Pick out and copy every line in the entries below that contains the word "clef".
..............................
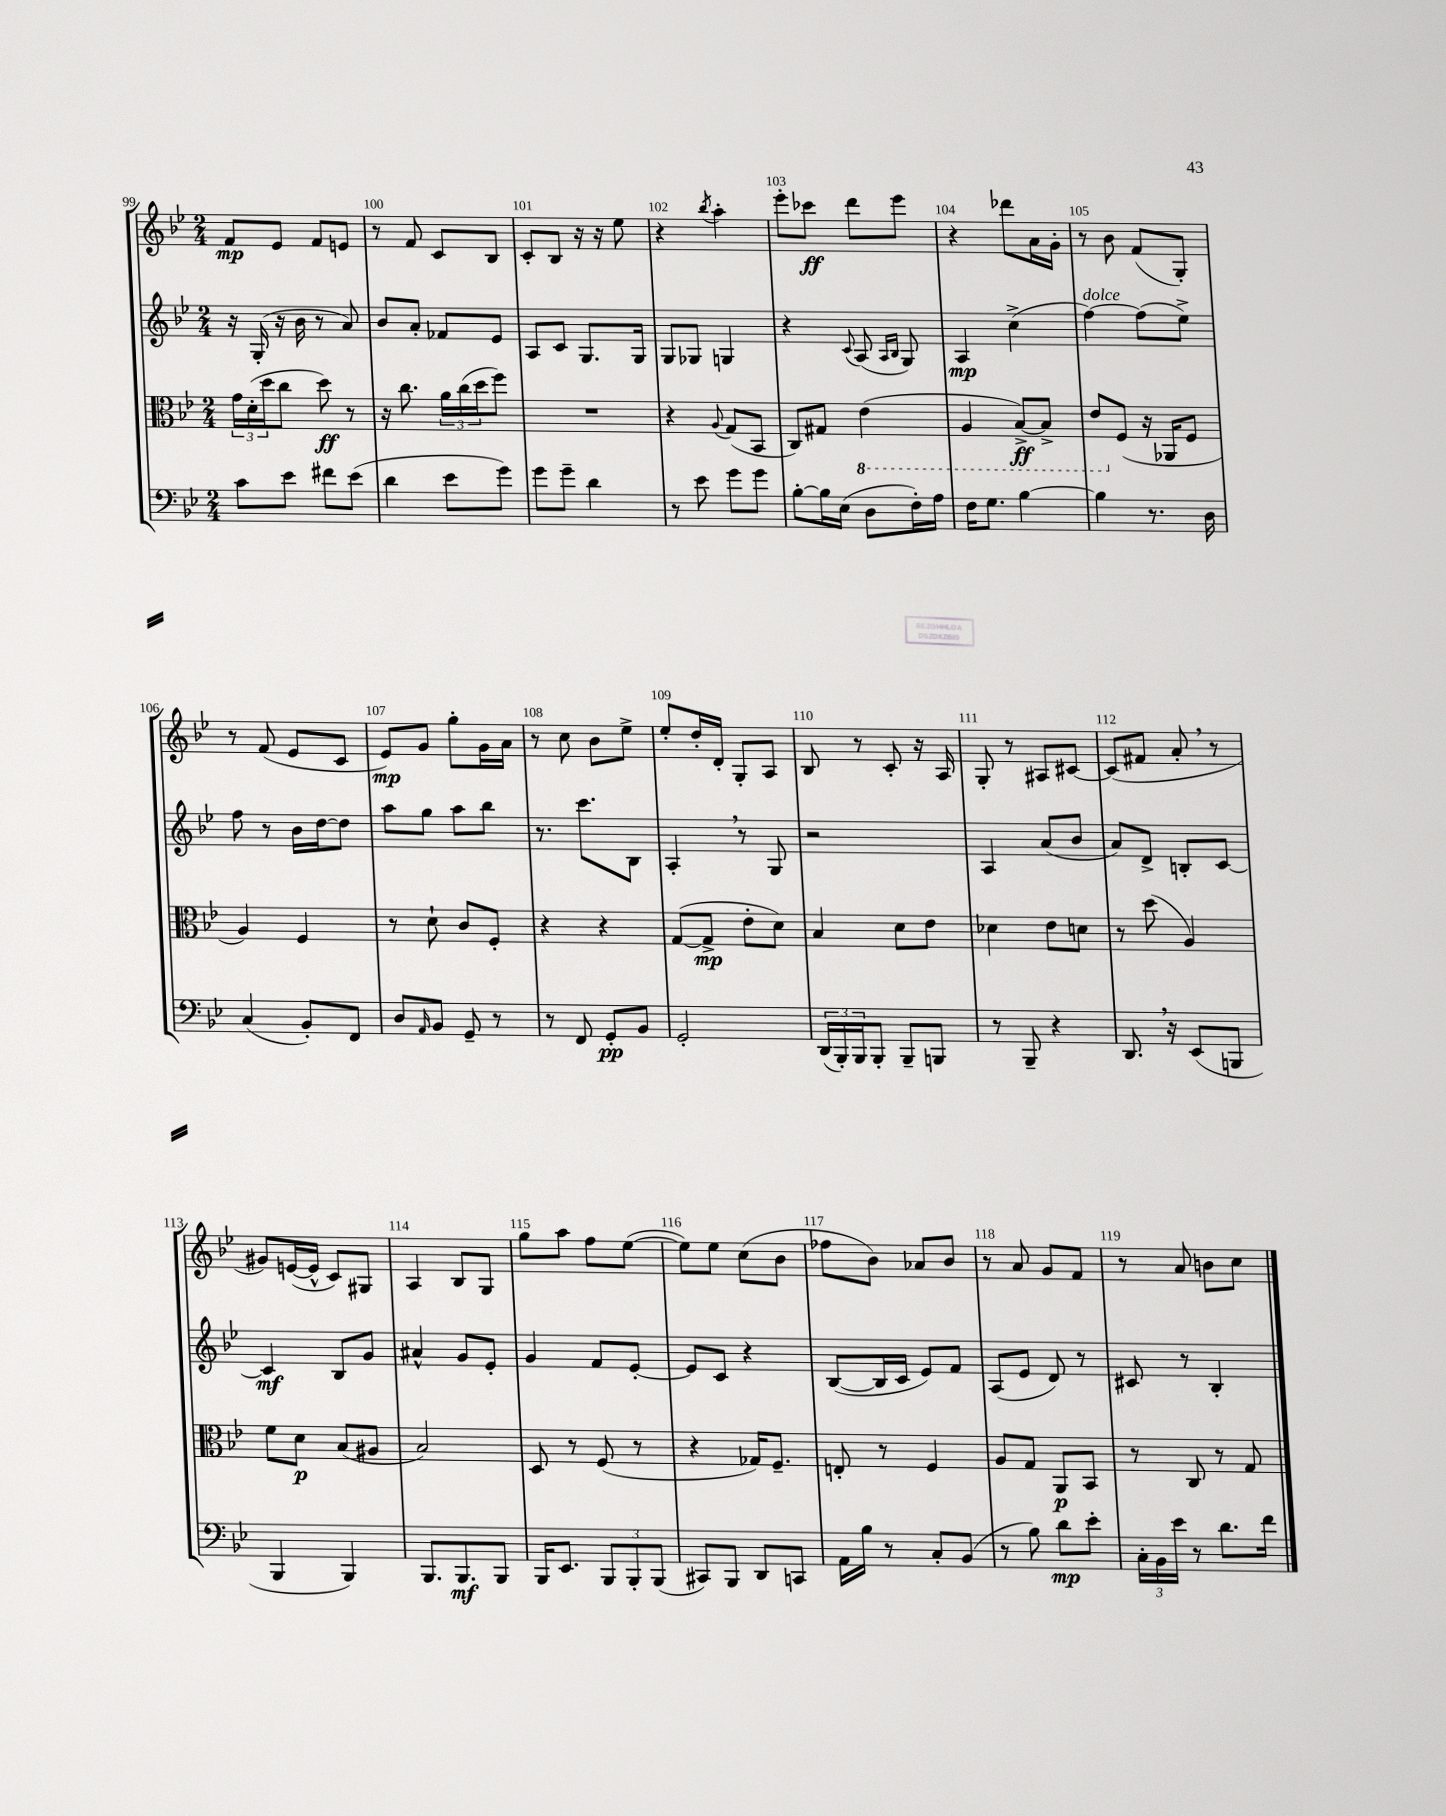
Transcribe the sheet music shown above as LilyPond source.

<<
\new StaffGroup <<
\new Staff = "s0" {
    \clef treble \key bes \major \numericTimeSignature \time 2/4
    f'8\mp ees'8 f'8 e'8 |
    r8 f'8 c'8 bes8 |
    c'8-. bes8 r16 r16 ees''8 |
    r4 \acciaccatura { bes''8 } a''4-. |
    ees'''8-. ces'''8\ff d'''8 ees'''8 |
    r4 des'''8 a'16 g'16-. |
    r8 bes'8 f'8( g8-.) |
    r8 f'8( ees'8 c'8 |
    ees'8\mp) g'8 g''8-. g'16 a'16 |
    r8 c''8 bes'8 ees''8-> |
    ees''8-. d''16-. d'16-. g8-. a8 |
    bes8 r8 c'8-. r16 a16 |
    g8-. r8 ais8 cis'8~ |
    cis'8( fis'8 a'8-. \breathe r8 |
    gis'8) e'16~( e'16-^ c'8) gis8 |
    a4 bes8 g8 |
    g''8 a''8 f''8 ees''8~( |
    ees''8) ees''8 c''8( bes'8 |
    fes''8 bes'8) aes'8 bes'8 |
    r8 a'8 g'8 f'8 |
    r8 a'8 b'8 c''8 \bar "|." |
}
\new Staff = "s1" {
    \clef treble \key bes \major \numericTimeSignature \time 2/4
    r16 g16-.( r16 bes'16 r8 a'8) |
    bes'8 a'8-. fes'8 ees'8 |
    a8 c'8 g8. g16 |
    g8 ges8 g4 |
    r4 \appoggiatura { c'8 } a8( \grace { a16 bes16 } g8) |
    a4\mp c''4->( |
    f''4~^\markup { \italic "dolce" }) f''8( ees''8->) |
    f''8 r8 bes'16 d''16~ d''8 |
    a''8 g''8 a''8 bes''8 |
    r8. c'''8. bes8 |
    a4-. \breathe r8 g8 |
    r2 |
    a4 a'8( bes'8 |
    a'8) d'8-> b8-. c'8~ |
    c'4\mf bes8 g'8 |
    ais'4-^ g'8 ees'8-. |
    g'4 f'8 ees'8~-. |
    ees'8 c'8 r4 |
    bes8~( bes16 c'16 ees'8) f'8 |
    a8( ees'8 d'8) r8 |
    cis'8 r8 bes4-. \bar "|." |
}
\new Staff = "s2" {
    \clef alto \key bes \major \numericTimeSignature \time 2/4
    \tuplet 3/2 { g'16 d'16-.( d''16 } c''8 d''8\ff) r8 |
    r16 c''8. \tuplet 3/2 { a'16 c''16( d''16 } f''8) |
    R2 |
    r4 \appoggiatura { a8 } g8( bes,8 |
    c8) gis8 \ottava #-1 ees4( |
    a,4 bes,8~->\ff) bes,8-> |
    ees8 \ottava #0 f8( r16 aes,16 f8 |
    a4) f4 |
    r8 d'8-! c'8 f8-. |
    r4 r4 |
    g8~( g8->\mp ees'8-. d'8) |
    bes4 d'8 ees'8 |
    des'4 ees'8 d'8 |
    r8 d''8( a4) |
    f'8 d'8\p bes8( ais8 |
    bes2) |
    d8 r8 f8( r8 |
    r4 ges16) f8.-- |
    e8-. r8 f4 |
    a8 g8 a,8\p bes,8 |
    r8 c8 r8 g8 \bar "|." |
}
\new Staff = "s3" {
    \clef bass \key bes \major \numericTimeSignature \time 2/4
    c'8 ees'8 fis'8 ees'8( |
    d'4 ees'8 g'8) |
    g'8 g'8-- d'4 |
    r8 ees'8 g'8 g'8 |
    bes8~-. bes16 ees16( d8 f16-.) a16 |
    f16 g8. bes4~ |
    bes4 r8. d16 |
    c4( bes,8-.) f,8 |
    d8 \grace { a,16 } bes,8 g,8-- r8 |
    r8 f,8 g,8-.\pp bes,8 |
    g,2-. |
    \tuplet 3/2 { d,16( bes,,16-.) bes,,16 } bes,,8-. bes,,8-- b,,8 |
    r8 bes,,8-- r4 |
    d,8. \breathe r16 ees,8( b,,8 |
    bes,,4 bes,,4) |
    bes,,8. bes,,8.\mf bes,,8 |
    bes,,16 ees,8. \tuplet 3/2 { bes,,8 bes,,8-. bes,,8( } |
    cis,8) bes,,8 d,8 c,8 |
    a,16 bes16 r8 c8-. bes,8( |
    r8 bes8) d'8\mp ees'8-. |
    \tuplet 3/2 { c16-. bes,16 ees'16 } r8 d'8. f'16 \bar "|." |
}
>>
>>
\layout { \context { \Score currentBarNumber = #99 \override BarNumber.break-visibility = ##(#f #t #t) barNumberVisibility = #all-bar-numbers-visible } }
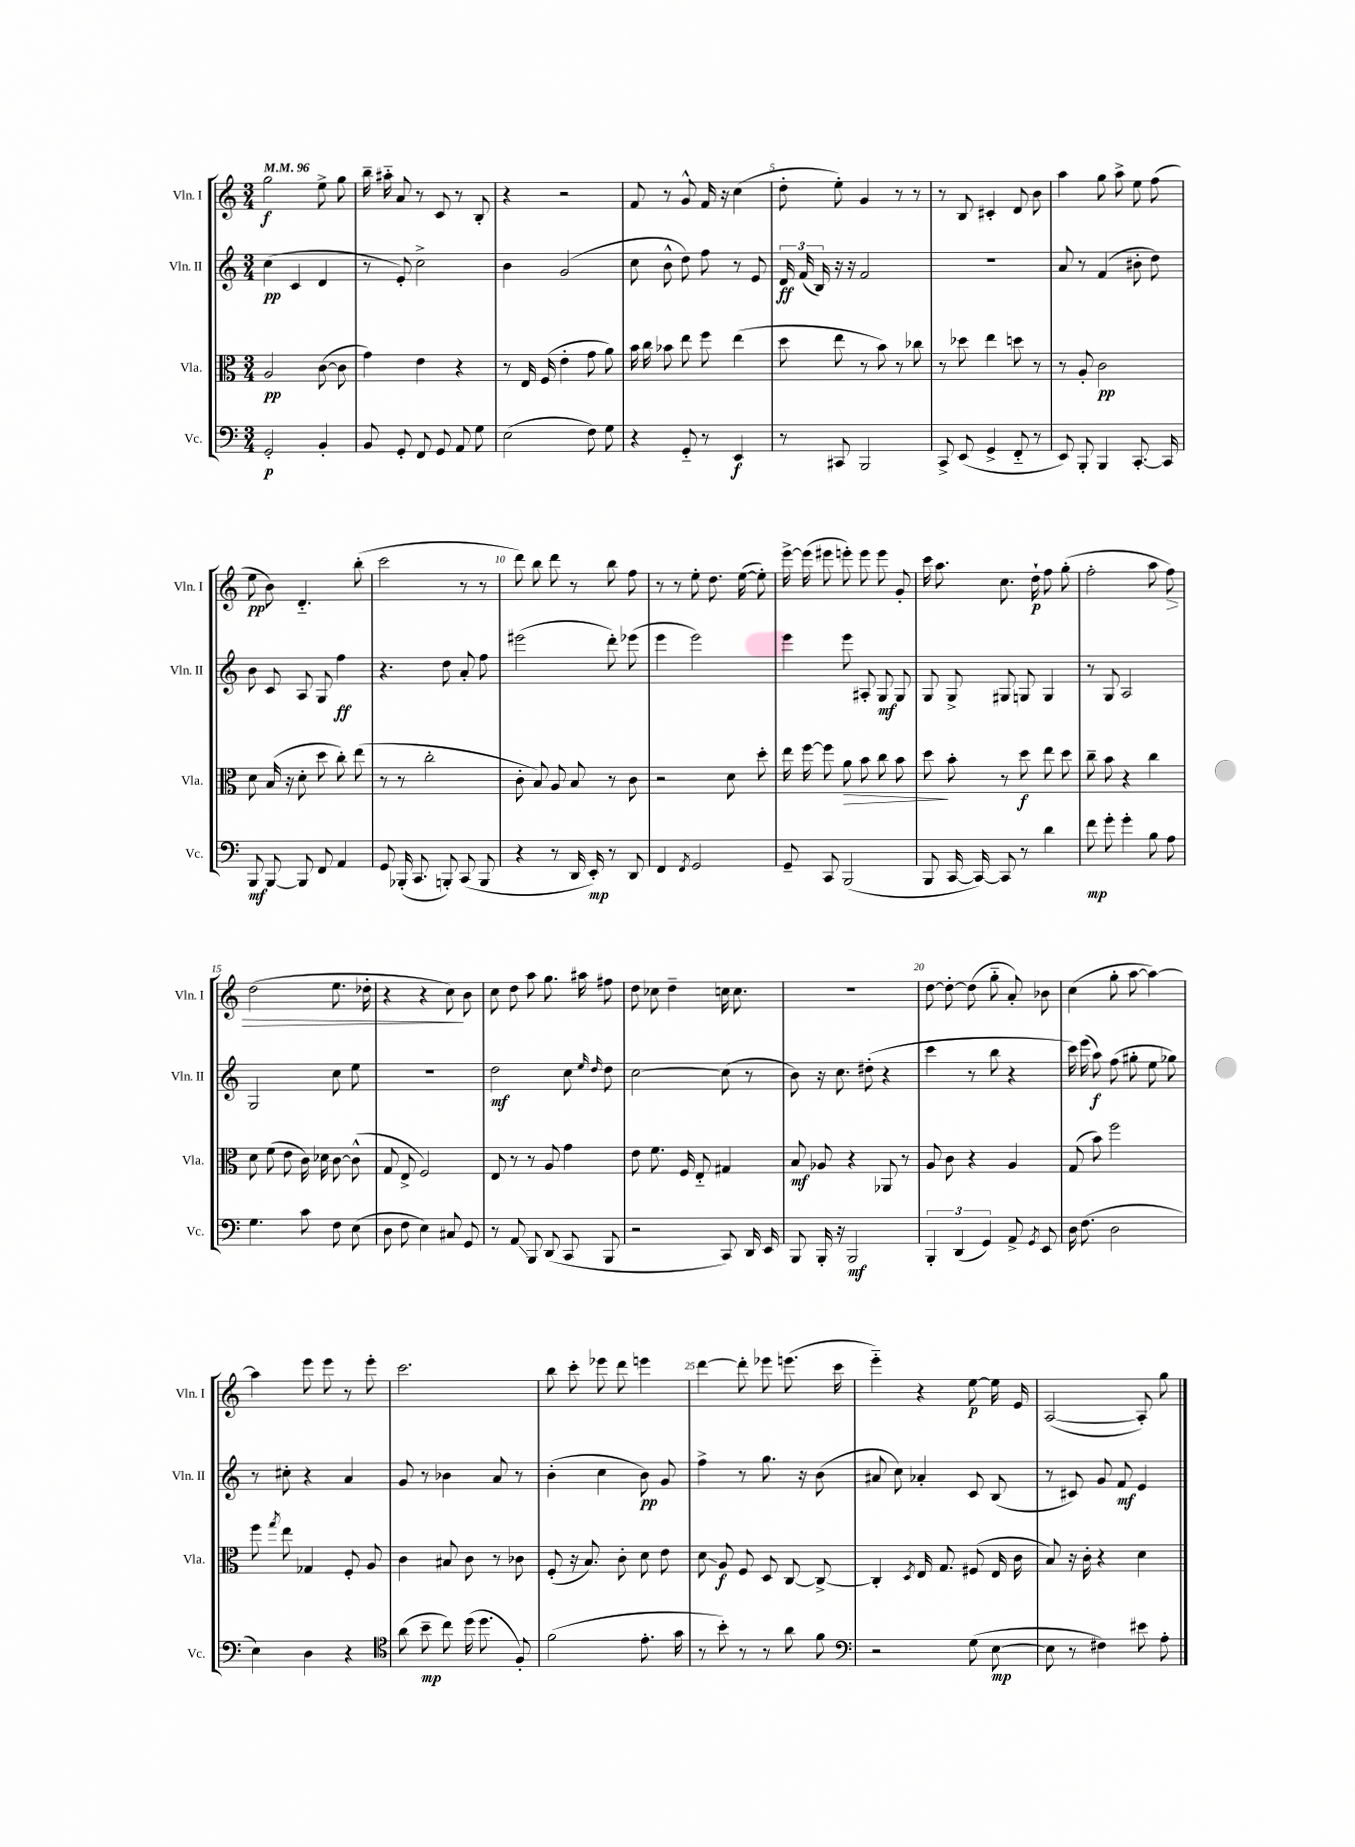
<<
\new StaffGroup <<
\new Staff = "s0" \with { instrumentName = "Vln. I" shortInstrumentName = "Vln. I" } {
    \clef treble \key c \major \numericTimeSignature \time 3/4 \tempo 4 = 96
    \autoBeamOff g''2\f e''8-> g''8 |
    b''16-- ais''16-_ a'8 r8 c'8 r8 b8-. |
    r4 r2 |
    f'8 r8 g'8-^ f'16 r16 c''4( |
    d''8-. e''8-.) g'4 r8 r8 |
    r8 b8 cis'4-. d'8 b'8 |
    a''4 g''8 a''8-> e''8 f''8( |
    e''8\pp b'8) d'4.-_ b''8-.( |
    c'''2 r8 r8 |
    d'''8) b''8 d'''8 r8 b''8 f''8 |
    r8 r8 e''8-. d''8. e''16~( e''8-.) |
    e'''16~-> e'''16( eis'''8 e'''8-.) e'''8 e'''8 g'8-. |
    c'''16 a''8. c''8. d''16-!\p f''8 g''8-.( |
    f''2-. a''8 f''8\>) |
    d''2( e''8. des''16-. |
    r4 r4 c''8\!) b'8 |
    c''8 d''8 a''8 g''8. ais''16 fis''8 |
    d''8 ces''8 d''4-- c''16 c''8. |
    R2. |
    d''8~ d''8~-. d''8( g''8-_ a'8-.) bes'8 |
    c''4( g''8-. a''8~ a''4~) |
    a''4 e'''8 e'''8 r8 e'''8-. |
    c'''2. |
    b''8 c'''8-. ees'''8 d'''8 e'''4 |
    d'''4~ d'''8-. ees'''8 e'''8.( c'''16 |
    e'''4-_) r4 e''8~\p e''16 e'16 |
    a2~( a8-.) g''8 \bar "|." |
}
\new Staff = "s1" \with { instrumentName = "Vln. II" shortInstrumentName = "Vln. II" } {
    \clef treble \key c \major \numericTimeSignature \time 3/4
    \autoBeamOff c''4\pp( c'4 d'4 |
    r8 e'8-.) c''2-> |
    b'4 g'2( |
    c''8 b'8-^ d''8) f''8 r8 e'8 |
    \tuplet 3/2 { d'16\ff f'16( b16) } r16 r16 f'2 |
    r2. |
    a'8 r8 f'4( bis'8-. d''8) |
    b'8 c'8 a8 g8 f''4\ff |
    r4. d''8 a'8-. f''8 |
    eis'''2( d'''8-.) ees'''8( |
    e'''4 e'''2) |
    e'''4 e'''8 ais8-. g8\mf g8 |
    g8 g8-> gis8 g8 g4 |
    r8 g8 a2 |
    g2 c''8 e''8 |
    R2. |
    d''2\mf c''8 \grace { e''16 d''16 } d''8 |
    c''2~ c''8( r8 |
    b'8) r16 c''8. dis''8-.( r4 |
    c'''4 r8 b''8 r4 |
    c'''16) e'''16( a''8\f) f''8( gis''8-. e''8 ges''8) |
    r8 cis''8-. r4 a'4 |
    g'8 r8 bes'4 a'8 r8 |
    b'4-.( c''4 b'8\pp) g'8 |
    f''4-> r8 g''8. r16 b'8( |
    ais'8 c''8) aes'4-. c'8 b8( |
    r8 cis'8) g'8 f'8\mf e'4 \bar "|." |
}
\new Staff = "s2" \with { instrumentName = "Vla." shortInstrumentName = "Vla." } {
    \clef alto \key c \major \numericTimeSignature \time 3/4
    \autoBeamOff a2\pp c'8~( c'8 |
    g'4) e'4 r4 |
    r8 e16 f16( e'4-. g'8 a'8) |
    b'16 c''16 bes'8 e''8 f''8 e''4( |
    d''8 e''8 r8 b'8) r8 ces''8 |
    r8 des''8 e''4 d''8 r8 |
    r8 a8-. c'2\pp |
    d'8 b16( r16 d'8-. d''8 c''8-.) e''8( |
    r8 r8 c''2-. |
    c'8-. b8) a8 b8 r8 c'8 |
    r2 d'8 d''8-. |
    e''16 f''16~ f''8 a'8\> b'8 c''8 b'8 |
    d''8\! b'8-. r8 d''8\f e''8 d''8 |
    c''8-- b'8 r4 c''4 |
    d'8 f'8( e'8 c'16) des'16 c'8~ c'8-^( |
    g8 e8-> f2) |
    e8 r8 r8 a8 g'4 |
    e'8 f'8. f16 e8-_ gis4 |
    b8\mf aes8 r4 aes,8 r8 |
    a8 c'8 r4 a4 |
    g8( b'8) f''2 |
    f''8 \acciaccatura { g''8 } e''8 ges4 f8-. a8 |
    c'4 bis8 c'8 r8 ces'8 |
    f8-.( r16 b8.) c'8-. d'8 e'8 |
    d'8\glissando a8\f f8 d8 c8~ c8~-> |
    c4-. \acciaccatura { d8 } e16 g8. fis8( e16 c'16 |
    b8) r16 c'16-. r4 d'4 \bar "|." |
}
\new Staff = "s3" \with { instrumentName = "Vc." shortInstrumentName = "Vc." } {
    \clef bass \key c \major \numericTimeSignature \time 3/4
    \autoBeamOff g,2-.\p b,4-. |
    b,8 g,8-. f,8 g,8 a,8 g8 |
    e2( f8) g8 |
    r4 g,8-_ r8 e,4\f |
    r8 cis,8 b,,2 |
    c,8-> e,8( g,4-> f,8-_ r8 |
    e,8) b,,8-. b,,4 c,8.~-. c,16 |
    b,,8\mf b,,8~ b,,8 f,8 a,4 |
    g,8 bes,,16-.( c,8. b,,8-.) c,8( b,,8 |
    r4 r8 d,16 e,16-.\mp) r8 d,8 |
    f,4 \acciaccatura { f,8 } g,2 |
    g,8-- c,8 b,,2( |
    b,,8 c,16~ c,16~) c,8 r8 d'4 |
    f'8\mp g'8-. g'4-. b8 a8 |
    g4. c'8 f8 e8( |
    d8 f8 e4) cis8 g,8 |
    r8 a,8\glissando b,,8 d,8( c,8 b,,8 |
    r2 c,8) d,16 e,16 |
    b,,8 b,,16-. r16 b,,2\mf |
    \tuplet 3/2 { b,,4-. d,4( g,4) } a,8-> \acciaccatura { g,8 } e,8 |
    d16 f8.( d2 |
    e4) d4 r4 |
    \clef tenor a'8( b'8--\mp c''8) d''16( d''8. f8-.) |
    f'2( e'8.-. g'16 |
    r8 b'8-.) r8 r8 a'8 f'8 |
    \clef bass r2 g8( e8~\mp |
    e8 r8 fis4) eis'8 a8-. \bar "|." |
}
>>
>>
\layout { \context { \Score \override BarNumber.break-visibility = ##(#f #t #t) barNumberVisibility = #(every-nth-bar-number-visible 5) } }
..............................
## Solution to the problem
    \clef treble \key bes \major \numericTimeSignature \time 2/4
    \clef treble \key bes \major \numericTimeSignature \time 2/4
    \clef alto \key bes \major \numericTimeSignature \time 2/4
    \clef bass \key bes \major \numericTimeSignature \time 2/4
    \clef treble \key c \major \numericTimeSignature \time 3/4 \tempo 4 = 96
    \clef treble \key c \major \numericTimeSignature \time 3/4
    \clef alto \key c \major \numericTimeSignature \time 3/4
    \clef bass \key c \major \numericTimeSignature \time 3/4
    \clef tenor a'8( b'8--\mp c''8) d''16( d''8. f8-.) |
    \clef bass r2 g8( e8~\mp |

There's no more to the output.